### Problem details
Lines from the one containing "(210, 266) = (376, 225): none -> white candle" to the end of the entries below must be reproduced exactly, with both end lines kept and no other line added.
■ ■ ■ ■
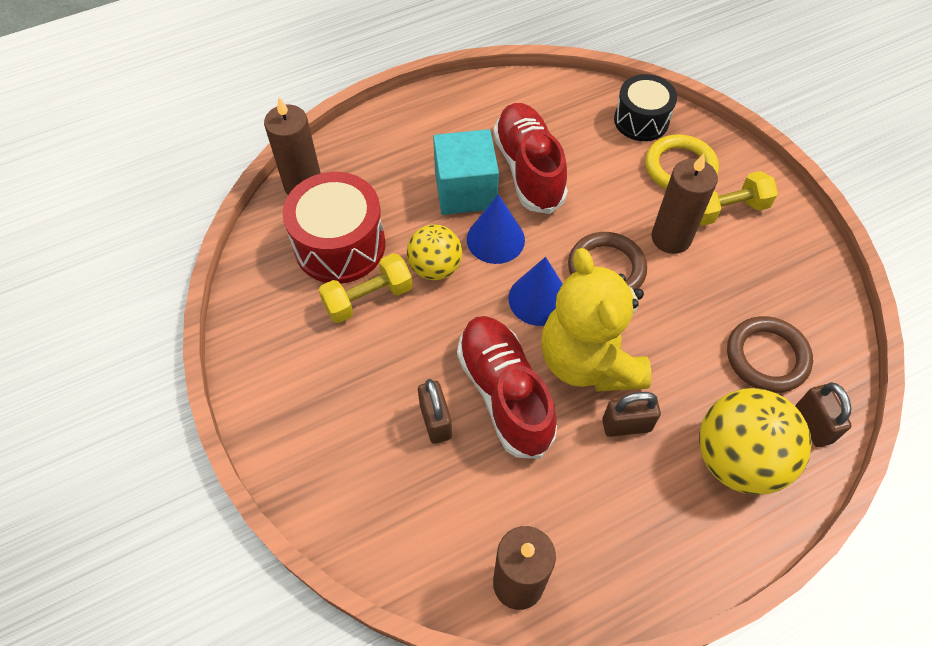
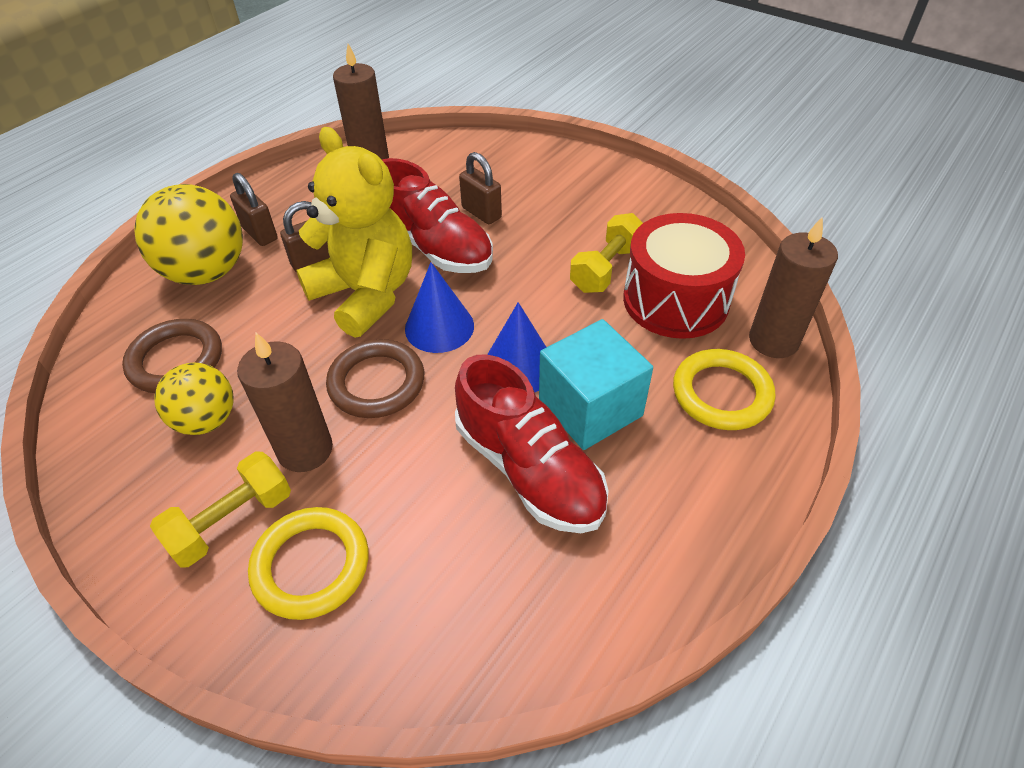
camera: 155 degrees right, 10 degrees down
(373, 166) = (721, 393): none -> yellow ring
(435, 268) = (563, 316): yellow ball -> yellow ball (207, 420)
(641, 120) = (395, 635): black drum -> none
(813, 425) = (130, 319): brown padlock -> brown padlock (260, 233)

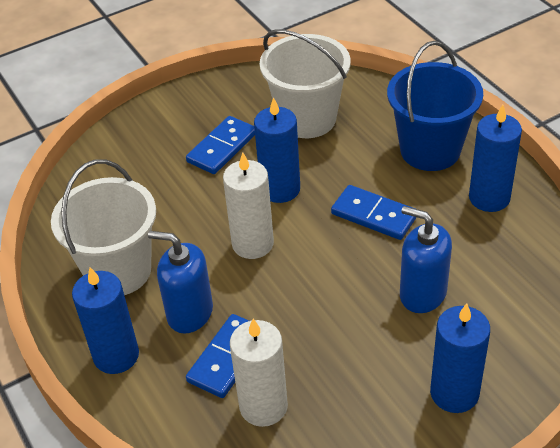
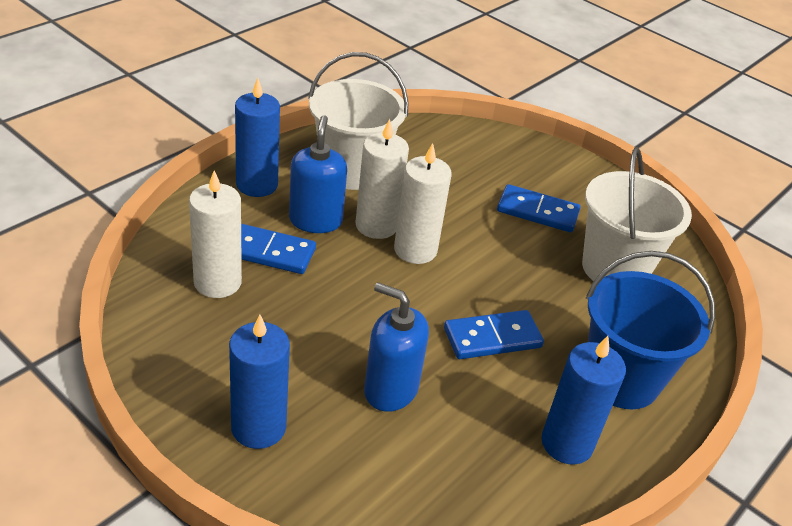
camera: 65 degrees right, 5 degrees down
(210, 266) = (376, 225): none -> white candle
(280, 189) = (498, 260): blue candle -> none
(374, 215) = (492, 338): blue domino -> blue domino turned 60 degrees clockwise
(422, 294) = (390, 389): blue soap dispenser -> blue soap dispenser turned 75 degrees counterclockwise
■ ■ ■ ■
### Result
(210, 266) = (376, 225): none -> white candle
(280, 189) = (498, 260): blue candle -> none
(374, 215) = (492, 338): blue domino -> blue domino turned 60 degrees clockwise
(422, 294) = (390, 389): blue soap dispenser -> blue soap dispenser turned 75 degrees counterclockwise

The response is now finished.